_Prompt_: For this exercise, reproduce the records exactly as they stand and do not carry any images over.

_Data for the task_:
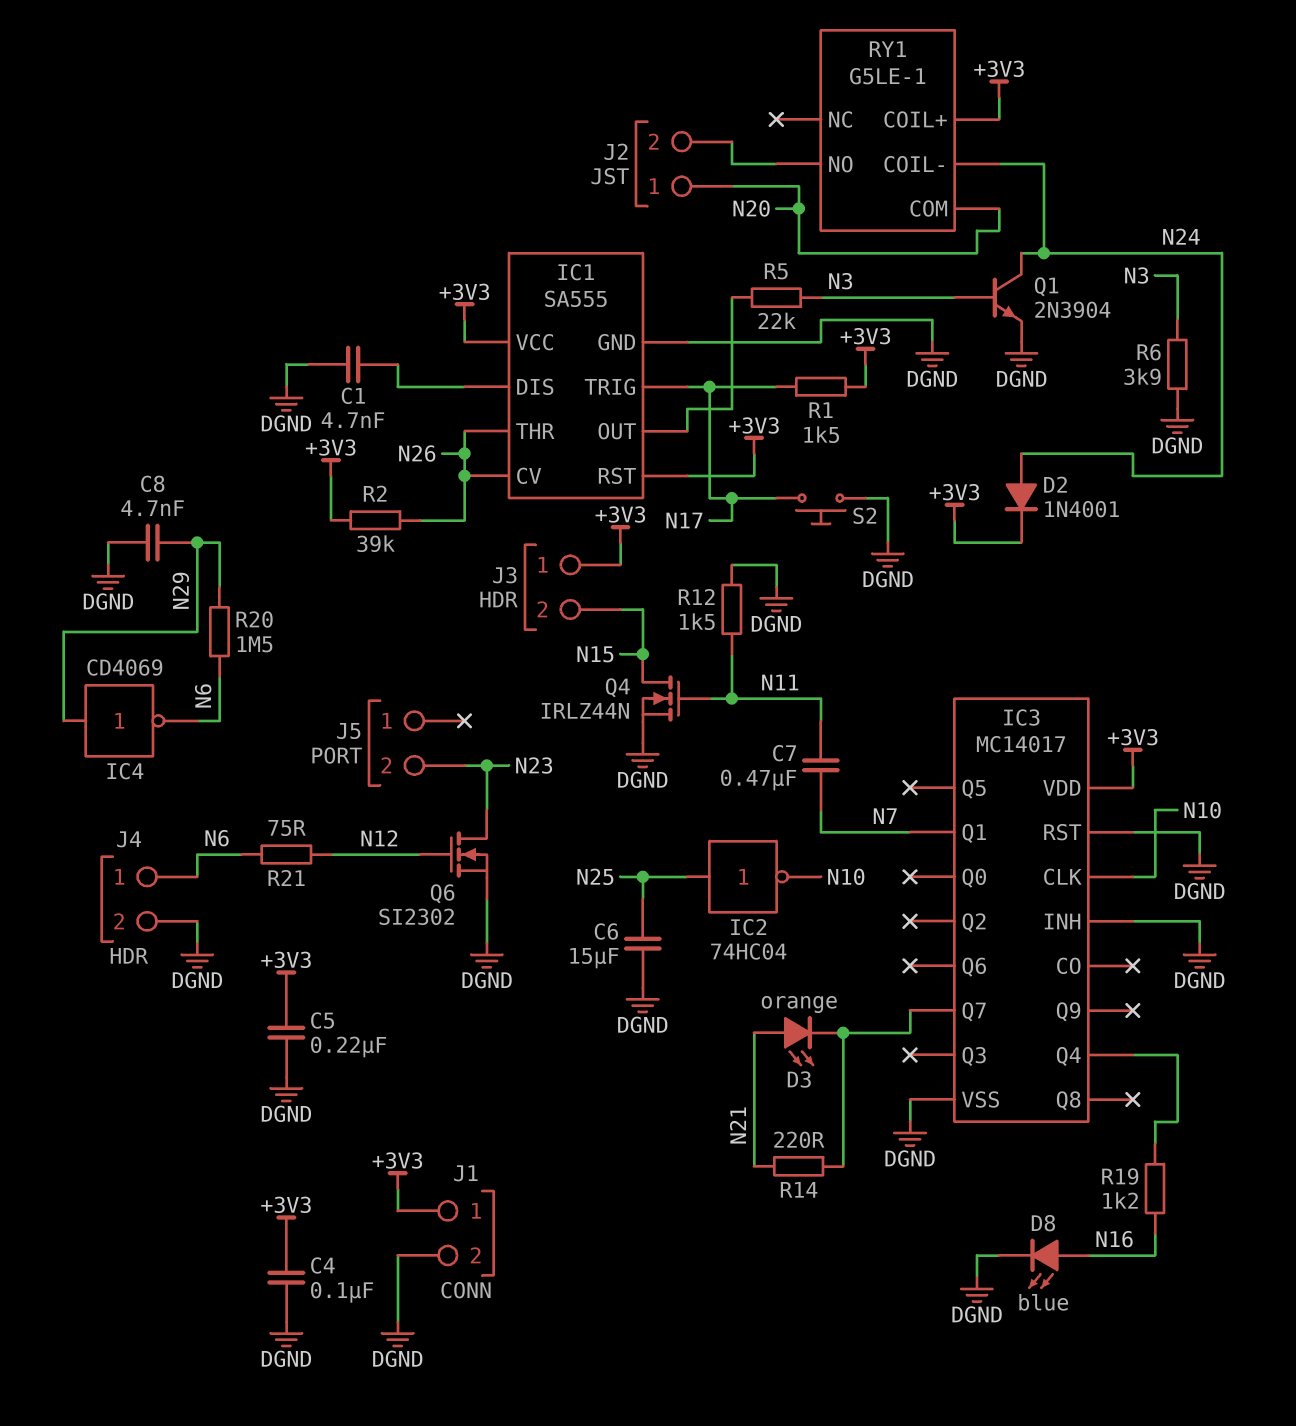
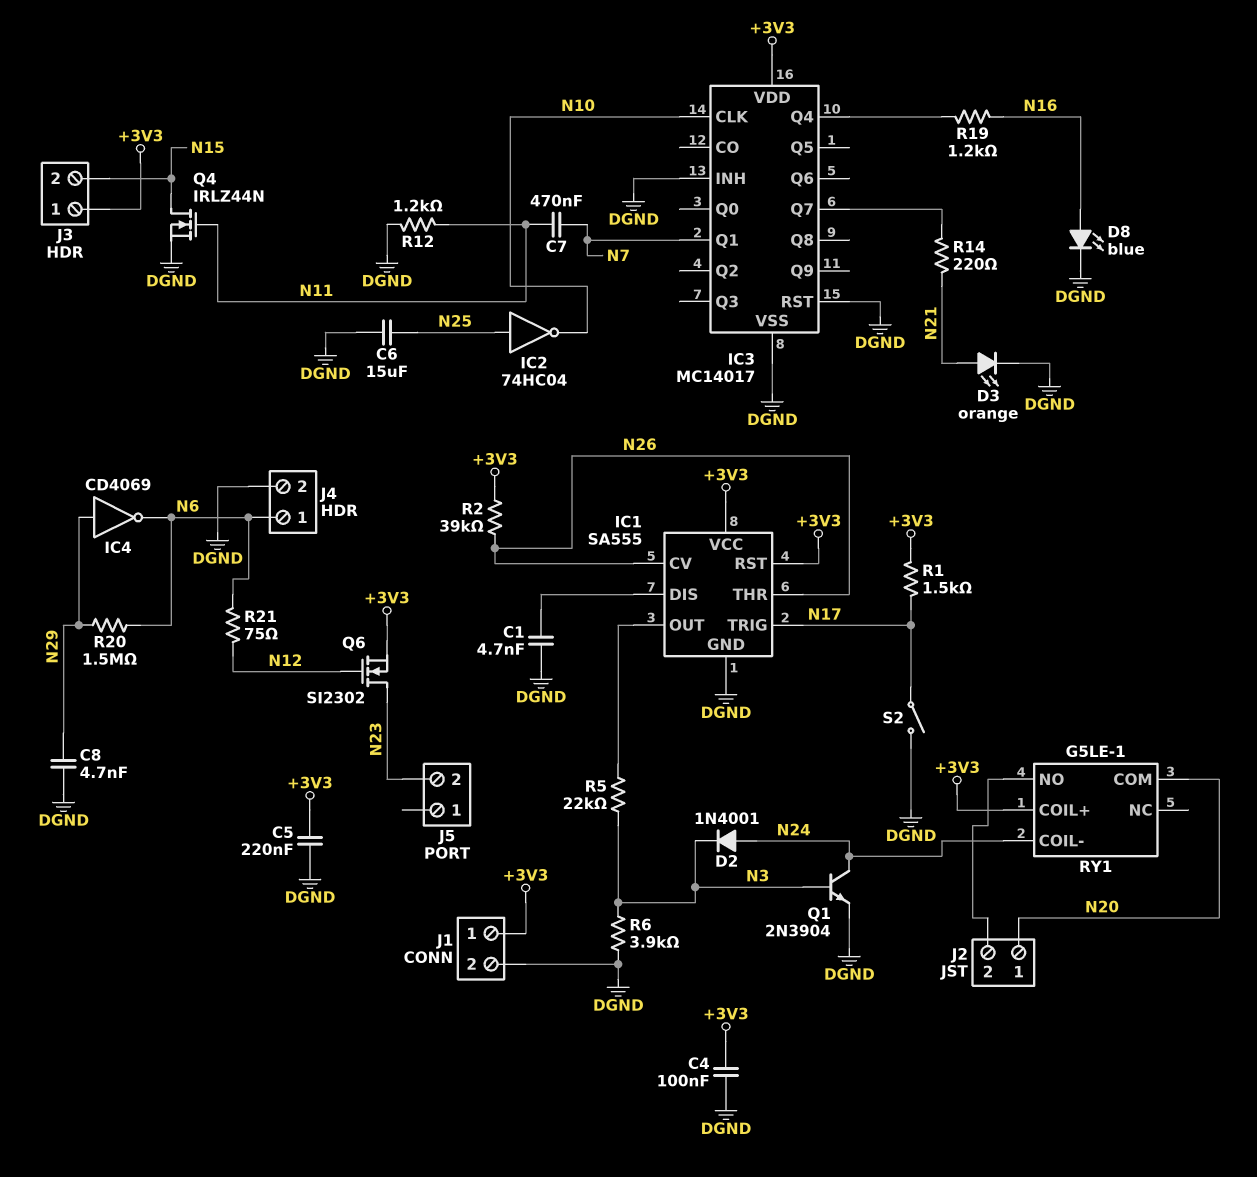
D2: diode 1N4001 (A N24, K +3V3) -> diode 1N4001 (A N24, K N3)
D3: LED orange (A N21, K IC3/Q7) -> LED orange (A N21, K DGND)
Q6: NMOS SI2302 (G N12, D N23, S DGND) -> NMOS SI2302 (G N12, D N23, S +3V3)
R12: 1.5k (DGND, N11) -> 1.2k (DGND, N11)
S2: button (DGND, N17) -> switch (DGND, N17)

_Exercise result_:
D2: diode 1N4001 (A N24, K +3V3) -> diode 1N4001 (A N24, K N3)
D3: LED orange (A N21, K IC3/Q7) -> LED orange (A N21, K DGND)
Q6: NMOS SI2302 (G N12, D N23, S DGND) -> NMOS SI2302 (G N12, D N23, S +3V3)
R12: 1.5k (DGND, N11) -> 1.2k (DGND, N11)
S2: button (DGND, N17) -> switch (DGND, N17)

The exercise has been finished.